- [Object tracking records]:

****

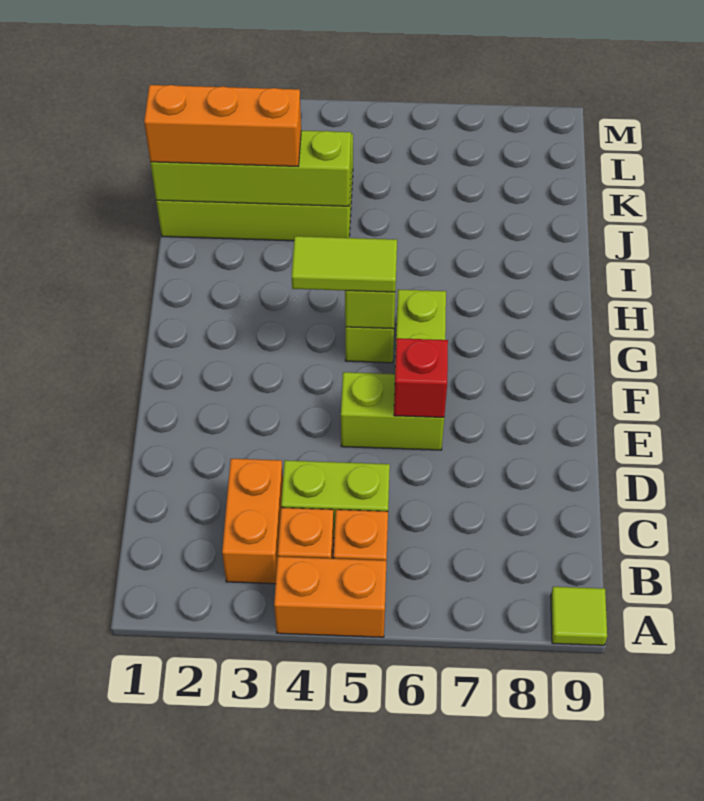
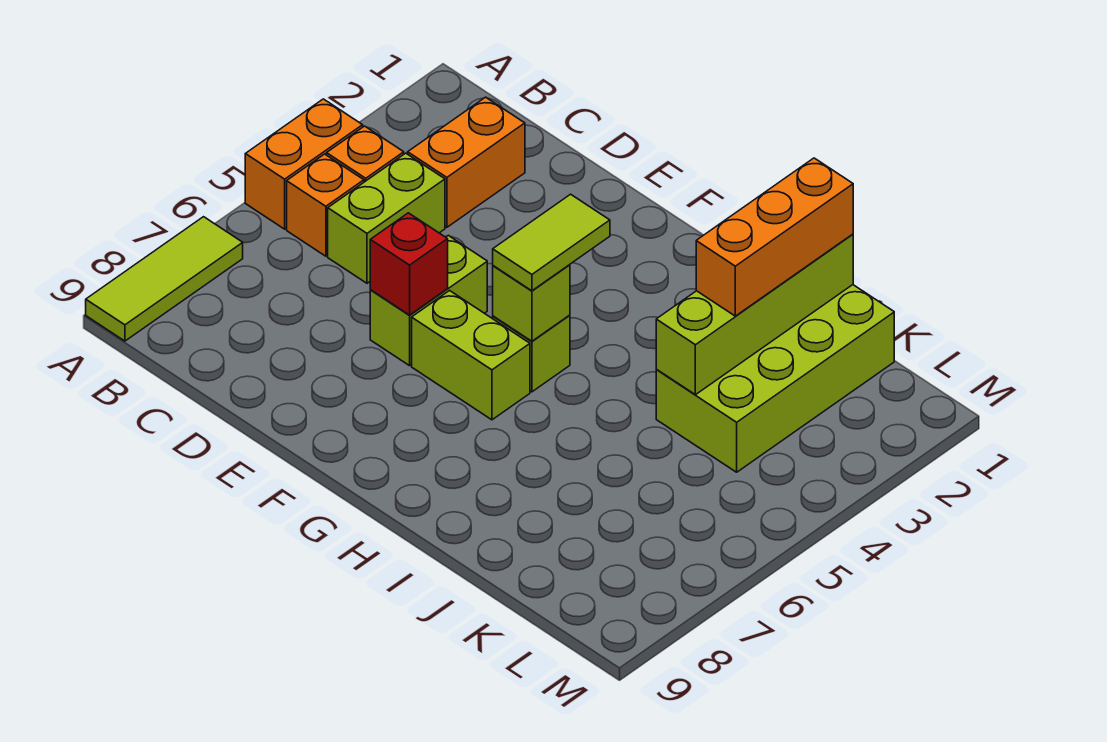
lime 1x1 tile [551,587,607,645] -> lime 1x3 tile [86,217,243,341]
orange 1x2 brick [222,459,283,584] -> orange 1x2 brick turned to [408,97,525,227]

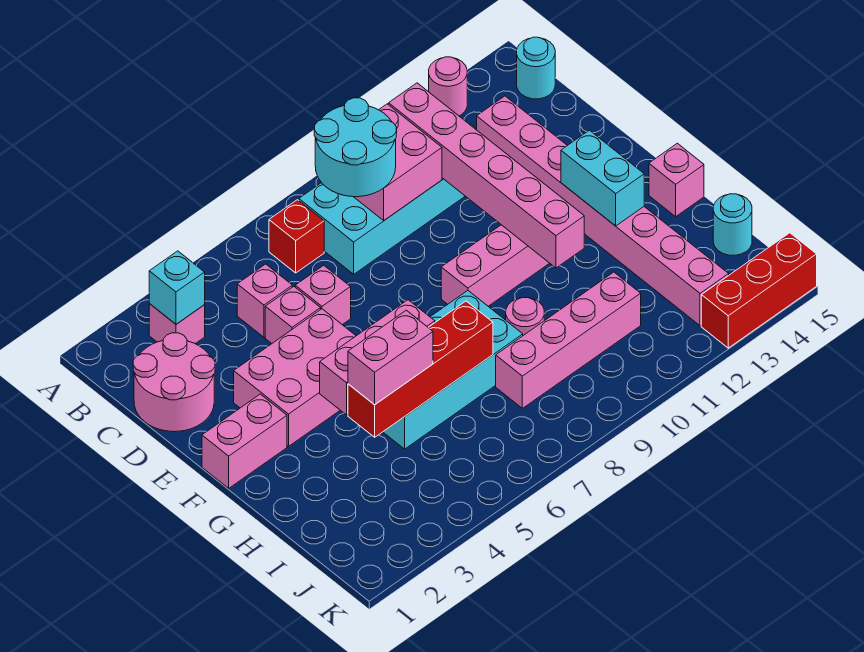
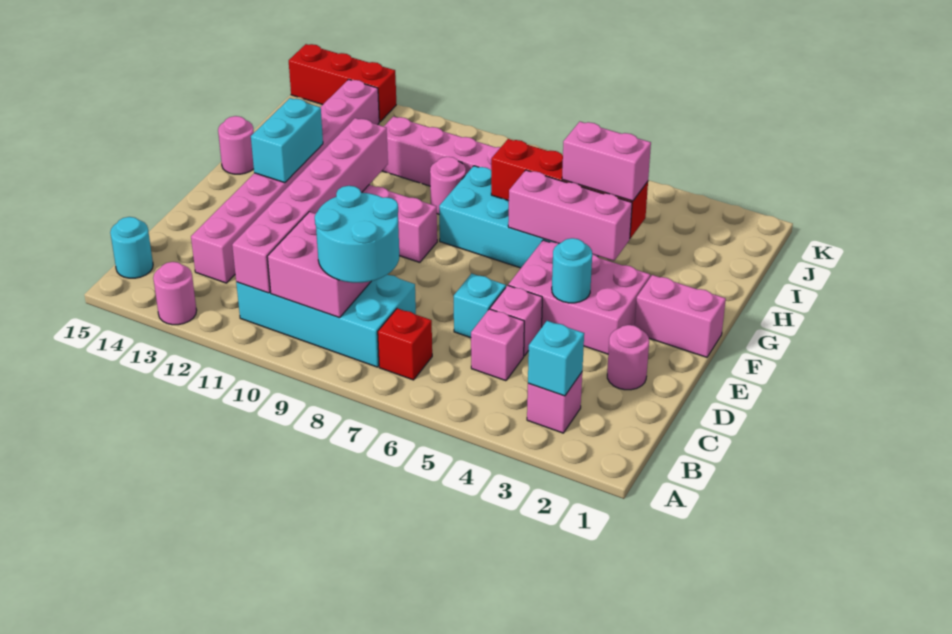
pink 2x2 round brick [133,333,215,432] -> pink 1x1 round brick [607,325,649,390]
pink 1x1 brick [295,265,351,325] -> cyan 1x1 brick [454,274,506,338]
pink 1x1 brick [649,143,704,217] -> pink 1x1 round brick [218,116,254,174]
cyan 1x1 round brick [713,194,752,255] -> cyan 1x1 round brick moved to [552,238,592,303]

****

- [Work task]: Across the records, count the lines holding the string "brick". Give the number and stop.

- [Answer for this exercise]: 5